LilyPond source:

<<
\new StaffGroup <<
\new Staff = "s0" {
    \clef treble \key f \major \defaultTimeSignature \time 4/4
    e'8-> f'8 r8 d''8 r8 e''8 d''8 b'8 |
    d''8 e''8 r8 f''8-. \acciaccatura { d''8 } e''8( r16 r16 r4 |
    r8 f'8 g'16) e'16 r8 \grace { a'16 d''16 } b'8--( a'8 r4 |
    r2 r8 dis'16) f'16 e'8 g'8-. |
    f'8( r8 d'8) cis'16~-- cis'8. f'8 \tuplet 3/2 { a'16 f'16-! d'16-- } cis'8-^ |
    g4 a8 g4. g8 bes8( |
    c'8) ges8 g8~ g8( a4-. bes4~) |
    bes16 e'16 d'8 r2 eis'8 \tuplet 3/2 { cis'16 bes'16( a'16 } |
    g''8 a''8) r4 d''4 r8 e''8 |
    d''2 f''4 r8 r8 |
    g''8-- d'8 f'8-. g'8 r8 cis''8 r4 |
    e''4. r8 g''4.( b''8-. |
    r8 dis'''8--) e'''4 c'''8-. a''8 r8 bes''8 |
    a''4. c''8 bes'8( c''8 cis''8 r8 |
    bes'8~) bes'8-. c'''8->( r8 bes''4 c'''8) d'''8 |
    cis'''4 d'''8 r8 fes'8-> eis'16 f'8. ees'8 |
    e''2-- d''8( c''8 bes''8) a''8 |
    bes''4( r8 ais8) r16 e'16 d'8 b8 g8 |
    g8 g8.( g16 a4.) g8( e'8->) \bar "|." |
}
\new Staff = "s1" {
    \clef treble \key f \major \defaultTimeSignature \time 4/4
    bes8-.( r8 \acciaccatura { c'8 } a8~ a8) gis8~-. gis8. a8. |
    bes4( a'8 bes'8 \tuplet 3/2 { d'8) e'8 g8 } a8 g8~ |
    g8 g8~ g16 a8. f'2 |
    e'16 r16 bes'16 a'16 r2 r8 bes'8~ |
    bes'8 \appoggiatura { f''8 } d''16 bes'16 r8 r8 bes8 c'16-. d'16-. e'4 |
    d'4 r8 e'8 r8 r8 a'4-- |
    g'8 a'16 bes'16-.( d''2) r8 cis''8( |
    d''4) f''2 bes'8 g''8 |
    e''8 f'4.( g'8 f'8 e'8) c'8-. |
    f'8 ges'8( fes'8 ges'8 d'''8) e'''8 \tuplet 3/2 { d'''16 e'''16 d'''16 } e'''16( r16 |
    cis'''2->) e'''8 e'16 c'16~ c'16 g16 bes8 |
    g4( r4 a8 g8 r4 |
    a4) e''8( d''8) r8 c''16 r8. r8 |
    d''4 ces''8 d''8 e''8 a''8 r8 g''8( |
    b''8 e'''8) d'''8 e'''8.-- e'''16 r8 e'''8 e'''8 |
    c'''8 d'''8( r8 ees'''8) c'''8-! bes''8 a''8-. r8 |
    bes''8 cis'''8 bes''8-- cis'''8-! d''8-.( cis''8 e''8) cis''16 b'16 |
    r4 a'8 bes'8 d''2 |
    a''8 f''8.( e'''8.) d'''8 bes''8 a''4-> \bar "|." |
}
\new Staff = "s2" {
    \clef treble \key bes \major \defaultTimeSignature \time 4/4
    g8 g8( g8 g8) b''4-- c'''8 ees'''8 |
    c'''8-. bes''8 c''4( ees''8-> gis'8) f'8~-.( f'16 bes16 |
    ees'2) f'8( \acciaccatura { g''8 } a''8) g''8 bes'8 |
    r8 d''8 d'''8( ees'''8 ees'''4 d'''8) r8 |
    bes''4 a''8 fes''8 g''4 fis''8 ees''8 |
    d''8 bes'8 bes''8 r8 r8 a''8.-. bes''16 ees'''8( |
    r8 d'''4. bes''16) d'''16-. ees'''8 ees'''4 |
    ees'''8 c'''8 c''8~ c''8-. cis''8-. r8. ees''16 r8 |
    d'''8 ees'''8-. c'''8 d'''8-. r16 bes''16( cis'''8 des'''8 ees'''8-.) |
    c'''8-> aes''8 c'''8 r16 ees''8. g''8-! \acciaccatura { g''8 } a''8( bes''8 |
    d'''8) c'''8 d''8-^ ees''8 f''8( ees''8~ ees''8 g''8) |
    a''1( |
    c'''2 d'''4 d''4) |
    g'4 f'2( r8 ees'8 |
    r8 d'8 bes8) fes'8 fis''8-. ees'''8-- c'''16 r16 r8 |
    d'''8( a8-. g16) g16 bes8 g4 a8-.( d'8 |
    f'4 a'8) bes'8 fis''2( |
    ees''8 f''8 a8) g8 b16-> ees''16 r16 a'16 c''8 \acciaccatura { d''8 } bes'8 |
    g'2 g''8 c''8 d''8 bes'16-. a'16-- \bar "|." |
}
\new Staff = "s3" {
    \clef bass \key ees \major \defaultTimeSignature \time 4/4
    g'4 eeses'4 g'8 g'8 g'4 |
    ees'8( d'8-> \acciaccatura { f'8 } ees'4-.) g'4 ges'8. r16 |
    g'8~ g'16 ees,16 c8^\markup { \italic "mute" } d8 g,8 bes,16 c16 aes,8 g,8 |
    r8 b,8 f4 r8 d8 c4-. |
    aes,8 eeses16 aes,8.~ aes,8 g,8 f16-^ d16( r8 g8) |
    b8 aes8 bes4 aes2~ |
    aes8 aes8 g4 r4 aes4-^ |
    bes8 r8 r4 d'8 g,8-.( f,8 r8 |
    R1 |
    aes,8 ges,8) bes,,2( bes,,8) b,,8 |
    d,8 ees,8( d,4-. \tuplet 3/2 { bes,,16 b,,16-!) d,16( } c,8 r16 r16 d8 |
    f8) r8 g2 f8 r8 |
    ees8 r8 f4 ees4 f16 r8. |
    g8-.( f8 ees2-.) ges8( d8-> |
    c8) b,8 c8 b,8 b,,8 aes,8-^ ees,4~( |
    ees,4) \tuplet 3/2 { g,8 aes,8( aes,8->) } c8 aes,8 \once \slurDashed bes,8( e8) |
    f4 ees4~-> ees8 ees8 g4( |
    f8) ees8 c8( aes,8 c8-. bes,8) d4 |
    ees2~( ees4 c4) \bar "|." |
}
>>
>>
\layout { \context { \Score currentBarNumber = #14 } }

DIRECTIONS ▸
Please show every line in the items above that contains the string "clef".

ANSWER TO THIS TASK ▸
    \clef treble \key f \major \defaultTimeSignature \time 4/4
    \clef treble \key f \major \defaultTimeSignature \time 4/4
    \clef treble \key bes \major \defaultTimeSignature \time 4/4
    \clef bass \key ees \major \defaultTimeSignature \time 4/4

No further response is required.